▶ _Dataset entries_
BEGIN

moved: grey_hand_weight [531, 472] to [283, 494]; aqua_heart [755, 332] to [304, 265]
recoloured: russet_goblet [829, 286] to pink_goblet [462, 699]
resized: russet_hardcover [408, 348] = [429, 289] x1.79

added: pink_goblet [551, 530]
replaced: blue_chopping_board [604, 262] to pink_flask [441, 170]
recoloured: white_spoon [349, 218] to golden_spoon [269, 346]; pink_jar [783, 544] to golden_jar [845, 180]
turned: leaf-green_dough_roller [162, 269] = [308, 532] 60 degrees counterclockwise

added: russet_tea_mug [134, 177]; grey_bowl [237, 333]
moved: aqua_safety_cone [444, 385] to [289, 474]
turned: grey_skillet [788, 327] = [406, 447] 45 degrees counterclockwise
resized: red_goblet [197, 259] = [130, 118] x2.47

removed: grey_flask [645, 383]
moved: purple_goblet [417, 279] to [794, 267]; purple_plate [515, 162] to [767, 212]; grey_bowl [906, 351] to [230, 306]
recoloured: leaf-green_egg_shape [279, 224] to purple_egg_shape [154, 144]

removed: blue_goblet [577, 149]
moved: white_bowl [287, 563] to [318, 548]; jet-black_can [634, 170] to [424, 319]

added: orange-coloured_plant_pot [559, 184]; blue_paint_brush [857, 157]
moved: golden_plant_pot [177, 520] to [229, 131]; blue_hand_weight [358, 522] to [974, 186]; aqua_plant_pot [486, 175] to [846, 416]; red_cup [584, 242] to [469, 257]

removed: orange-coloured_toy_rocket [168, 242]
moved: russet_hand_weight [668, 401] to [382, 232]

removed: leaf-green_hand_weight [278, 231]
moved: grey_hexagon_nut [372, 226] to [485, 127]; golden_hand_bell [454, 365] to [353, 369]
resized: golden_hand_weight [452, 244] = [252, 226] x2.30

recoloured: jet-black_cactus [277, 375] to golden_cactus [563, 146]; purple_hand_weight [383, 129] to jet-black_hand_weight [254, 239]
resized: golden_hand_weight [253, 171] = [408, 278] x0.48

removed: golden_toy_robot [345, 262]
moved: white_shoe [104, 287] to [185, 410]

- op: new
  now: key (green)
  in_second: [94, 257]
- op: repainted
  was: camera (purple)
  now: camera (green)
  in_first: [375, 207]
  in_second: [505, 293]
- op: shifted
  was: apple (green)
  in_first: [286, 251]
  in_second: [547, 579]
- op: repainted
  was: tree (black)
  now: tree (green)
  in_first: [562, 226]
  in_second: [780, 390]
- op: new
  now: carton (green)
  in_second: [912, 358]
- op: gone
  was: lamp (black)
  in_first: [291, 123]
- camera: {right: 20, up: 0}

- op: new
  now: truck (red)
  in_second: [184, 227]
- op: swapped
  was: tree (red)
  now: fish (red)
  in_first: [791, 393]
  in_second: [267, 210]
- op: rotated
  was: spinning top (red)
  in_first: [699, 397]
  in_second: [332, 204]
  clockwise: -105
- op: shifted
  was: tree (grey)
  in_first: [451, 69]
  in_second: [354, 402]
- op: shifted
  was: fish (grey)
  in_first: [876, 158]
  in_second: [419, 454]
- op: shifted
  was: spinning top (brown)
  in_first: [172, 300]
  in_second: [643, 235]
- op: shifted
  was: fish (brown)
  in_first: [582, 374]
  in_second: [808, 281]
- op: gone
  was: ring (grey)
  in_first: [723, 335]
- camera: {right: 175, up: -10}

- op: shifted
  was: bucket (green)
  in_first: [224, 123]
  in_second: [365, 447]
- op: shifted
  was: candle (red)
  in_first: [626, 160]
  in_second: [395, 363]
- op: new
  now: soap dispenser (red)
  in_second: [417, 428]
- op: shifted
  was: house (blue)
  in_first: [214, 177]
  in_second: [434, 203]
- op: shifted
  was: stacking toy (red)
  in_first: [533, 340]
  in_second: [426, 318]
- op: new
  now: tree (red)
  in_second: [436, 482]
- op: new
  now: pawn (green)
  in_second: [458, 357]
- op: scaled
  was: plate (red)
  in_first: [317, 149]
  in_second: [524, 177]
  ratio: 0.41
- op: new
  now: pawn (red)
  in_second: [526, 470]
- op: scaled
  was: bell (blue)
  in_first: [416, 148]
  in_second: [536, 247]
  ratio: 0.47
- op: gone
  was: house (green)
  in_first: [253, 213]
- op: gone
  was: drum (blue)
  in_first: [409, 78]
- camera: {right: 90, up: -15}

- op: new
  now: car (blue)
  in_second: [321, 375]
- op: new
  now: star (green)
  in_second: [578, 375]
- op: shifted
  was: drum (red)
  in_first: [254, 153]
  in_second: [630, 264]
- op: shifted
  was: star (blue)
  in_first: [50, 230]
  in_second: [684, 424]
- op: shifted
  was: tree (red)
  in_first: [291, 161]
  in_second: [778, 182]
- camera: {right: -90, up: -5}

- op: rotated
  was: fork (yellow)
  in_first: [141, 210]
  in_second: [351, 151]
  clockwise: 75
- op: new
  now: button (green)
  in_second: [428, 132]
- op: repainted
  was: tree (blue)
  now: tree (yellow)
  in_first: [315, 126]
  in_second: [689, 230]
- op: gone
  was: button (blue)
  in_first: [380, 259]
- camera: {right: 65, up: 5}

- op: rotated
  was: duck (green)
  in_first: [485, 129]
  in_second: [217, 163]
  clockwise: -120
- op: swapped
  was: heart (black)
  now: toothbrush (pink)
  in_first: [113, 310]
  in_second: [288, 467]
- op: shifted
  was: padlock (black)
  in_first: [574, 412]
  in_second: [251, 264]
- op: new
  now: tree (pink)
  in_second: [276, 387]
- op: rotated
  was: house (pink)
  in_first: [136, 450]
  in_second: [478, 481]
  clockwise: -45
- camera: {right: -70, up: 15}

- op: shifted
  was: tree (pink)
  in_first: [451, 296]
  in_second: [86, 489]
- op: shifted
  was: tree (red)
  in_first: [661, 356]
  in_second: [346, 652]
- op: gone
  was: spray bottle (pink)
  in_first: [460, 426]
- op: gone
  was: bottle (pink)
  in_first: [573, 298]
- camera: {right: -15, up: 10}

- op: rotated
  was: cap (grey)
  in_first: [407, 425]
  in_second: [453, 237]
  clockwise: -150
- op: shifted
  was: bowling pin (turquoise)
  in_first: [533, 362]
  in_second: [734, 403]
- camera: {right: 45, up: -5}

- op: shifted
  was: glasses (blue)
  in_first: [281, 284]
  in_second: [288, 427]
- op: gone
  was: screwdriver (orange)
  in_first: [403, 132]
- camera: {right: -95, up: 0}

END

▶ _Assignment_
Give back the data above, repeating every record exactly.

▶ _Output below_
moved: grey_hand_weight [531, 472] to [283, 494]; aqua_heart [755, 332] to [304, 265]
recoloured: russet_goblet [829, 286] to pink_goblet [462, 699]
resized: russet_hardcover [408, 348] = [429, 289] x1.79

added: pink_goblet [551, 530]
replaced: blue_chopping_board [604, 262] to pink_flask [441, 170]
recoloured: white_spoon [349, 218] to golden_spoon [269, 346]; pink_jar [783, 544] to golden_jar [845, 180]
turned: leaf-green_dough_roller [162, 269] = [308, 532] 60 degrees counterclockwise

added: russet_tea_mug [134, 177]; grey_bowl [237, 333]
moved: aqua_safety_cone [444, 385] to [289, 474]
turned: grey_skillet [788, 327] = [406, 447] 45 degrees counterclockwise
resized: red_goblet [197, 259] = [130, 118] x2.47

removed: grey_flask [645, 383]
moved: purple_goblet [417, 279] to [794, 267]; purple_plate [515, 162] to [767, 212]; grey_bowl [906, 351] to [230, 306]
recoloured: leaf-green_egg_shape [279, 224] to purple_egg_shape [154, 144]

removed: blue_goblet [577, 149]
moved: white_bowl [287, 563] to [318, 548]; jet-black_can [634, 170] to [424, 319]

added: orange-coloured_plant_pot [559, 184]; blue_paint_brush [857, 157]
moved: golden_plant_pot [177, 520] to [229, 131]; blue_hand_weight [358, 522] to [974, 186]; aqua_plant_pot [486, 175] to [846, 416]; red_cup [584, 242] to [469, 257]

removed: orange-coloured_toy_rocket [168, 242]
moved: russet_hand_weight [668, 401] to [382, 232]

removed: leaf-green_hand_weight [278, 231]
moved: grey_hexagon_nut [372, 226] to [485, 127]; golden_hand_bell [454, 365] to [353, 369]
resized: golden_hand_weight [452, 244] = [252, 226] x2.30

recoloured: jet-black_cactus [277, 375] to golden_cactus [563, 146]; purple_hand_weight [383, 129] to jet-black_hand_weight [254, 239]
resized: golden_hand_weight [253, 171] = [408, 278] x0.48

removed: golden_toy_robot [345, 262]
moved: white_shoe [104, 287] to [185, 410]

- op: new
  now: key (green)
  in_second: [94, 257]
- op: repainted
  was: camera (purple)
  now: camera (green)
  in_first: [375, 207]
  in_second: [505, 293]
- op: shifted
  was: apple (green)
  in_first: [286, 251]
  in_second: [547, 579]
- op: repainted
  was: tree (black)
  now: tree (green)
  in_first: [562, 226]
  in_second: [780, 390]
- op: new
  now: carton (green)
  in_second: [912, 358]
- op: gone
  was: lamp (black)
  in_first: [291, 123]
- camera: {right: 20, up: 0}

- op: new
  now: truck (red)
  in_second: [184, 227]
- op: swapped
  was: tree (red)
  now: fish (red)
  in_first: [791, 393]
  in_second: [267, 210]
- op: rotated
  was: spinning top (red)
  in_first: [699, 397]
  in_second: [332, 204]
  clockwise: -105
- op: shifted
  was: tree (grey)
  in_first: [451, 69]
  in_second: [354, 402]
- op: shifted
  was: fish (grey)
  in_first: [876, 158]
  in_second: [419, 454]
- op: shifted
  was: spinning top (brown)
  in_first: [172, 300]
  in_second: [643, 235]
- op: shifted
  was: fish (brown)
  in_first: [582, 374]
  in_second: [808, 281]
- op: gone
  was: ring (grey)
  in_first: [723, 335]
- camera: {right: 175, up: -10}

- op: shifted
  was: bucket (green)
  in_first: [224, 123]
  in_second: [365, 447]
- op: shifted
  was: candle (red)
  in_first: [626, 160]
  in_second: [395, 363]
- op: new
  now: soap dispenser (red)
  in_second: [417, 428]
- op: shifted
  was: house (blue)
  in_first: [214, 177]
  in_second: [434, 203]
- op: shifted
  was: stacking toy (red)
  in_first: [533, 340]
  in_second: [426, 318]
- op: new
  now: tree (red)
  in_second: [436, 482]
- op: new
  now: pawn (green)
  in_second: [458, 357]
- op: scaled
  was: plate (red)
  in_first: [317, 149]
  in_second: [524, 177]
  ratio: 0.41
- op: new
  now: pawn (red)
  in_second: [526, 470]
- op: scaled
  was: bell (blue)
  in_first: [416, 148]
  in_second: [536, 247]
  ratio: 0.47
- op: gone
  was: house (green)
  in_first: [253, 213]
- op: gone
  was: drum (blue)
  in_first: [409, 78]
- camera: {right: 90, up: -15}

- op: new
  now: car (blue)
  in_second: [321, 375]
- op: new
  now: star (green)
  in_second: [578, 375]
- op: shifted
  was: drum (red)
  in_first: [254, 153]
  in_second: [630, 264]
- op: shifted
  was: star (blue)
  in_first: [50, 230]
  in_second: [684, 424]
- op: shifted
  was: tree (red)
  in_first: [291, 161]
  in_second: [778, 182]
- camera: {right: -90, up: -5}

- op: rotated
  was: fork (yellow)
  in_first: [141, 210]
  in_second: [351, 151]
  clockwise: 75
- op: new
  now: button (green)
  in_second: [428, 132]
- op: repainted
  was: tree (blue)
  now: tree (yellow)
  in_first: [315, 126]
  in_second: [689, 230]
- op: gone
  was: button (blue)
  in_first: [380, 259]
- camera: {right: 65, up: 5}

- op: rotated
  was: duck (green)
  in_first: [485, 129]
  in_second: [217, 163]
  clockwise: -120
- op: swapped
  was: heart (black)
  now: toothbrush (pink)
  in_first: [113, 310]
  in_second: [288, 467]
- op: shifted
  was: padlock (black)
  in_first: [574, 412]
  in_second: [251, 264]
- op: new
  now: tree (pink)
  in_second: [276, 387]
- op: rotated
  was: house (pink)
  in_first: [136, 450]
  in_second: [478, 481]
  clockwise: -45
- camera: {right: -70, up: 15}

- op: shifted
  was: tree (pink)
  in_first: [451, 296]
  in_second: [86, 489]
- op: shifted
  was: tree (red)
  in_first: [661, 356]
  in_second: [346, 652]
- op: gone
  was: spray bottle (pink)
  in_first: [460, 426]
- op: gone
  was: bottle (pink)
  in_first: [573, 298]
- camera: {right: -15, up: 10}

- op: rotated
  was: cap (grey)
  in_first: [407, 425]
  in_second: [453, 237]
  clockwise: -150
- op: shifted
  was: bowling pin (turquoise)
  in_first: [533, 362]
  in_second: [734, 403]
- camera: {right: 45, up: -5}

- op: shifted
  was: glasses (blue)
  in_first: [281, 284]
  in_second: [288, 427]
- op: gone
  was: screwdriver (orange)
  in_first: [403, 132]
- camera: {right: -95, up: 0}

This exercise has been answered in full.